■ **What the exercise asks**
Going through the entries below, tally the lines that hold the word "white" and state the result alone.

________

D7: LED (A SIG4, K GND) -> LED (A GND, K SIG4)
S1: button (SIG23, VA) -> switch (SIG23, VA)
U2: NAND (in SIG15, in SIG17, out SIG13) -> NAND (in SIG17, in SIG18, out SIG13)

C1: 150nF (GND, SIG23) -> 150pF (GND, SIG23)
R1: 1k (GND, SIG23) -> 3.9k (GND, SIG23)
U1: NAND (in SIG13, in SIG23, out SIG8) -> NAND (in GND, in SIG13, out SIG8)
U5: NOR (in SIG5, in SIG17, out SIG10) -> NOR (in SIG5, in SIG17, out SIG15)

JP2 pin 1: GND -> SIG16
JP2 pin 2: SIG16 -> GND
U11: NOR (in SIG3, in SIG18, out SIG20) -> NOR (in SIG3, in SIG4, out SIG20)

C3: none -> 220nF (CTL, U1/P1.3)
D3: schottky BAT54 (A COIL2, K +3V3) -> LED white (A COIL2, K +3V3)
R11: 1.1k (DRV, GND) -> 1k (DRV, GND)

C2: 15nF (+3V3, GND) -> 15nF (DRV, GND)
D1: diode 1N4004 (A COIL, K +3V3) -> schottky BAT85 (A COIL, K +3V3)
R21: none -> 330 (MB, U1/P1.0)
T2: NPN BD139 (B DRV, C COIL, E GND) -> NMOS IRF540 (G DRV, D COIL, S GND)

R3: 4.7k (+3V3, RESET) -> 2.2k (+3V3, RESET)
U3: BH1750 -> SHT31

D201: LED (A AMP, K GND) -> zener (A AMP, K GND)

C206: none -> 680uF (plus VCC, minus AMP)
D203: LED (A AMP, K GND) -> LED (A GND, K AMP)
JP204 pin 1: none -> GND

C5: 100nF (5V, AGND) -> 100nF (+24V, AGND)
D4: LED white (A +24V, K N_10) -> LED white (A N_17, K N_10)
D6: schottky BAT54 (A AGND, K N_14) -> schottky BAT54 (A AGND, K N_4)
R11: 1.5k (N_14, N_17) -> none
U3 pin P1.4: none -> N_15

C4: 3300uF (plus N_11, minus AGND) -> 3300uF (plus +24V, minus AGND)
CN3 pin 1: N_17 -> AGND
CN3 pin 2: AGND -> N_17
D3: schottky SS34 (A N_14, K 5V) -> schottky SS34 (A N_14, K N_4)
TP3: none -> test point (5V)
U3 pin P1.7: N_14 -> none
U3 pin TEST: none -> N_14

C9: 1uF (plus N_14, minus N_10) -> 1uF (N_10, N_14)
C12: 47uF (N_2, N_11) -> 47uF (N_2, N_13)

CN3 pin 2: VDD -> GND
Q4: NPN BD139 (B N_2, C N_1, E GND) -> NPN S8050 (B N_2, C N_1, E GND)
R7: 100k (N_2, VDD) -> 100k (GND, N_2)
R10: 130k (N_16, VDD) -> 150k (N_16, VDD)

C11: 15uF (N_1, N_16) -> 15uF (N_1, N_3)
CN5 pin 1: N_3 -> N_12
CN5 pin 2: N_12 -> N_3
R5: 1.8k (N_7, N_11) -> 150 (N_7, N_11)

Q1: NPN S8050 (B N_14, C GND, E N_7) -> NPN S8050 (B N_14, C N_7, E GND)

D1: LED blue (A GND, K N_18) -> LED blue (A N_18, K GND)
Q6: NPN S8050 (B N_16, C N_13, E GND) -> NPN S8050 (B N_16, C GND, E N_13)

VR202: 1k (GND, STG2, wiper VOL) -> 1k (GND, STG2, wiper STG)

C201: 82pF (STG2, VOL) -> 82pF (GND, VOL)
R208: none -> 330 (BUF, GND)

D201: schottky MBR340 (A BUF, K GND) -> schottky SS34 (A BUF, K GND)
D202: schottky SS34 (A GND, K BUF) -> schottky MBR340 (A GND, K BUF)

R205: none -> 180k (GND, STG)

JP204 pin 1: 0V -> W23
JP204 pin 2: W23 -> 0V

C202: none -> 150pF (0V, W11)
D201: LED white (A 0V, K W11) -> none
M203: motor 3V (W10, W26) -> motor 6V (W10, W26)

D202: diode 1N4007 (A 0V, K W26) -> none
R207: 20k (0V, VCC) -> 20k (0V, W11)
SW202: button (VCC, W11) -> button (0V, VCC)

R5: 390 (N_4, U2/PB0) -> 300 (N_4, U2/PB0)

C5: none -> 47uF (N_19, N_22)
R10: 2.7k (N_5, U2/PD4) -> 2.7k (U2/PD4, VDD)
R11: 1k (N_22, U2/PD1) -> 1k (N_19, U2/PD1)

________

■ **Your response**
3